## Dataset content
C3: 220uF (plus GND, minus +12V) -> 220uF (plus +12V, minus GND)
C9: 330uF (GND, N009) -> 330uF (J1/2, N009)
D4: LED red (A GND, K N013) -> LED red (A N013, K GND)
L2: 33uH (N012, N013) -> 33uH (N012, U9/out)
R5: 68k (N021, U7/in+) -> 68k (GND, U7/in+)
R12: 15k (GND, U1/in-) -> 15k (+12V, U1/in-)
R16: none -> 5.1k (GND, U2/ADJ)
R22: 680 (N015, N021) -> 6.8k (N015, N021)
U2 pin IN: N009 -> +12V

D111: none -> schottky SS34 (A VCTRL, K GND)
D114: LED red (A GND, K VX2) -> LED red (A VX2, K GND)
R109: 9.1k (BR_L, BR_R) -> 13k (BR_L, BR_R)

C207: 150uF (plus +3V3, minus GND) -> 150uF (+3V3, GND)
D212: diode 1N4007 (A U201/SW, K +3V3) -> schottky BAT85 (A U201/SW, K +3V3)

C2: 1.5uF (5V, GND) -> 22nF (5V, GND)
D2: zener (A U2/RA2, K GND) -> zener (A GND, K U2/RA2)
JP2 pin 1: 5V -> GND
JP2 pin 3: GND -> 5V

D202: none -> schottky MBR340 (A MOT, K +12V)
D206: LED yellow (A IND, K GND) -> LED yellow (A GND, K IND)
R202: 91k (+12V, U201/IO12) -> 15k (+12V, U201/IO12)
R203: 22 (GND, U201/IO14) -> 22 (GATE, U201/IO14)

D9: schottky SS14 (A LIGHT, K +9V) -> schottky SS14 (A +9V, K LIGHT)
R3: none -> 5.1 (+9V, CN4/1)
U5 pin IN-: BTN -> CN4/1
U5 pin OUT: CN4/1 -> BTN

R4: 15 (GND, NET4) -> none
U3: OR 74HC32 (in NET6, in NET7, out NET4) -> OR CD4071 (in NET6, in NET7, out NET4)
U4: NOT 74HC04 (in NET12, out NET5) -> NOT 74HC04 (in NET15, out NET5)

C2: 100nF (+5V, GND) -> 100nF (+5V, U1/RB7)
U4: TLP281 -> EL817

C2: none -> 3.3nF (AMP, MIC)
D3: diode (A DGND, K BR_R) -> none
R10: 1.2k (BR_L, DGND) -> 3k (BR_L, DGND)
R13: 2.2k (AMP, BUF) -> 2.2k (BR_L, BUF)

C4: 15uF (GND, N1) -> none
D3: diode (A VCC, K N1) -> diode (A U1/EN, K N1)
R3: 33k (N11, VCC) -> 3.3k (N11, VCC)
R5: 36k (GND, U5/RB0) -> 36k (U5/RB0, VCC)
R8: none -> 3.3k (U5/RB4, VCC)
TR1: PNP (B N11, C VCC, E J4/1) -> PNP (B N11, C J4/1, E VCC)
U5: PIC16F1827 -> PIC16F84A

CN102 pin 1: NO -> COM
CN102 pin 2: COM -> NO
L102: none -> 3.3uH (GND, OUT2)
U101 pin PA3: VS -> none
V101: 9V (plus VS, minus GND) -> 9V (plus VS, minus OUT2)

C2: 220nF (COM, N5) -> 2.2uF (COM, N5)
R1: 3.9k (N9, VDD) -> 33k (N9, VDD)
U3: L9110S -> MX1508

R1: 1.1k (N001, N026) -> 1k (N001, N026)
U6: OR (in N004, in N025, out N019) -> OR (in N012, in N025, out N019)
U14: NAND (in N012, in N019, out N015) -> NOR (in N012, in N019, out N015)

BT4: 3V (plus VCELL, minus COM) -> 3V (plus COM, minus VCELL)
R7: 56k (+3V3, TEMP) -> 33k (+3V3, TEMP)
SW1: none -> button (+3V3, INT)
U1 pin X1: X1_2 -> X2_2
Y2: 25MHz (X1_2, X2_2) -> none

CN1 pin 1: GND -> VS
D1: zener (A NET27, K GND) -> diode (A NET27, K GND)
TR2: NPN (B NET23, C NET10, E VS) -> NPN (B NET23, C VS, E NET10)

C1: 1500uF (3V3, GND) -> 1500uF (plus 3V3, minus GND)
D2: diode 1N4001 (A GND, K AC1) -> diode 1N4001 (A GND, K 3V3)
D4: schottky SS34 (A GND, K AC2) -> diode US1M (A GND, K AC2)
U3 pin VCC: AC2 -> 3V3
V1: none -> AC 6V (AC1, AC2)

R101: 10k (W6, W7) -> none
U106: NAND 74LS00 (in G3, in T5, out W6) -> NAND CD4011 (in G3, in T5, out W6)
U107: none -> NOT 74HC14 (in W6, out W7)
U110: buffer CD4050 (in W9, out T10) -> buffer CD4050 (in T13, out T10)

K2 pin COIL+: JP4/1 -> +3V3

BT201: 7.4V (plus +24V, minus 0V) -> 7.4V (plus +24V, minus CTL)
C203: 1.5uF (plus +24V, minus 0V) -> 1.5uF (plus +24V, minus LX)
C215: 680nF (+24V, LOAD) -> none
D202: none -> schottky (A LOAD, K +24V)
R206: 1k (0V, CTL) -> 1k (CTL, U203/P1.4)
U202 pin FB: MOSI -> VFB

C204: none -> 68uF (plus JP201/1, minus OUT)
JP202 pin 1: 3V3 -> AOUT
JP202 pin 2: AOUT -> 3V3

## Task to complete
Give every entry again, exactly as it reads.

## Task solution
C3: 220uF (plus GND, minus +12V) -> 220uF (plus +12V, minus GND)
C9: 330uF (GND, N009) -> 330uF (J1/2, N009)
D4: LED red (A GND, K N013) -> LED red (A N013, K GND)
L2: 33uH (N012, N013) -> 33uH (N012, U9/out)
R5: 68k (N021, U7/in+) -> 68k (GND, U7/in+)
R12: 15k (GND, U1/in-) -> 15k (+12V, U1/in-)
R16: none -> 5.1k (GND, U2/ADJ)
R22: 680 (N015, N021) -> 6.8k (N015, N021)
U2 pin IN: N009 -> +12V

D111: none -> schottky SS34 (A VCTRL, K GND)
D114: LED red (A GND, K VX2) -> LED red (A VX2, K GND)
R109: 9.1k (BR_L, BR_R) -> 13k (BR_L, BR_R)

C207: 150uF (plus +3V3, minus GND) -> 150uF (+3V3, GND)
D212: diode 1N4007 (A U201/SW, K +3V3) -> schottky BAT85 (A U201/SW, K +3V3)

C2: 1.5uF (5V, GND) -> 22nF (5V, GND)
D2: zener (A U2/RA2, K GND) -> zener (A GND, K U2/RA2)
JP2 pin 1: 5V -> GND
JP2 pin 3: GND -> 5V

D202: none -> schottky MBR340 (A MOT, K +12V)
D206: LED yellow (A IND, K GND) -> LED yellow (A GND, K IND)
R202: 91k (+12V, U201/IO12) -> 15k (+12V, U201/IO12)
R203: 22 (GND, U201/IO14) -> 22 (GATE, U201/IO14)

D9: schottky SS14 (A LIGHT, K +9V) -> schottky SS14 (A +9V, K LIGHT)
R3: none -> 5.1 (+9V, CN4/1)
U5 pin IN-: BTN -> CN4/1
U5 pin OUT: CN4/1 -> BTN

R4: 15 (GND, NET4) -> none
U3: OR 74HC32 (in NET6, in NET7, out NET4) -> OR CD4071 (in NET6, in NET7, out NET4)
U4: NOT 74HC04 (in NET12, out NET5) -> NOT 74HC04 (in NET15, out NET5)

C2: 100nF (+5V, GND) -> 100nF (+5V, U1/RB7)
U4: TLP281 -> EL817

C2: none -> 3.3nF (AMP, MIC)
D3: diode (A DGND, K BR_R) -> none
R10: 1.2k (BR_L, DGND) -> 3k (BR_L, DGND)
R13: 2.2k (AMP, BUF) -> 2.2k (BR_L, BUF)

C4: 15uF (GND, N1) -> none
D3: diode (A VCC, K N1) -> diode (A U1/EN, K N1)
R3: 33k (N11, VCC) -> 3.3k (N11, VCC)
R5: 36k (GND, U5/RB0) -> 36k (U5/RB0, VCC)
R8: none -> 3.3k (U5/RB4, VCC)
TR1: PNP (B N11, C VCC, E J4/1) -> PNP (B N11, C J4/1, E VCC)
U5: PIC16F1827 -> PIC16F84A

CN102 pin 1: NO -> COM
CN102 pin 2: COM -> NO
L102: none -> 3.3uH (GND, OUT2)
U101 pin PA3: VS -> none
V101: 9V (plus VS, minus GND) -> 9V (plus VS, minus OUT2)

C2: 220nF (COM, N5) -> 2.2uF (COM, N5)
R1: 3.9k (N9, VDD) -> 33k (N9, VDD)
U3: L9110S -> MX1508

R1: 1.1k (N001, N026) -> 1k (N001, N026)
U6: OR (in N004, in N025, out N019) -> OR (in N012, in N025, out N019)
U14: NAND (in N012, in N019, out N015) -> NOR (in N012, in N019, out N015)

BT4: 3V (plus VCELL, minus COM) -> 3V (plus COM, minus VCELL)
R7: 56k (+3V3, TEMP) -> 33k (+3V3, TEMP)
SW1: none -> button (+3V3, INT)
U1 pin X1: X1_2 -> X2_2
Y2: 25MHz (X1_2, X2_2) -> none

CN1 pin 1: GND -> VS
D1: zener (A NET27, K GND) -> diode (A NET27, K GND)
TR2: NPN (B NET23, C NET10, E VS) -> NPN (B NET23, C VS, E NET10)

C1: 1500uF (3V3, GND) -> 1500uF (plus 3V3, minus GND)
D2: diode 1N4001 (A GND, K AC1) -> diode 1N4001 (A GND, K 3V3)
D4: schottky SS34 (A GND, K AC2) -> diode US1M (A GND, K AC2)
U3 pin VCC: AC2 -> 3V3
V1: none -> AC 6V (AC1, AC2)

R101: 10k (W6, W7) -> none
U106: NAND 74LS00 (in G3, in T5, out W6) -> NAND CD4011 (in G3, in T5, out W6)
U107: none -> NOT 74HC14 (in W6, out W7)
U110: buffer CD4050 (in W9, out T10) -> buffer CD4050 (in T13, out T10)

K2 pin COIL+: JP4/1 -> +3V3

BT201: 7.4V (plus +24V, minus 0V) -> 7.4V (plus +24V, minus CTL)
C203: 1.5uF (plus +24V, minus 0V) -> 1.5uF (plus +24V, minus LX)
C215: 680nF (+24V, LOAD) -> none
D202: none -> schottky (A LOAD, K +24V)
R206: 1k (0V, CTL) -> 1k (CTL, U203/P1.4)
U202 pin FB: MOSI -> VFB

C204: none -> 68uF (plus JP201/1, minus OUT)
JP202 pin 1: 3V3 -> AOUT
JP202 pin 2: AOUT -> 3V3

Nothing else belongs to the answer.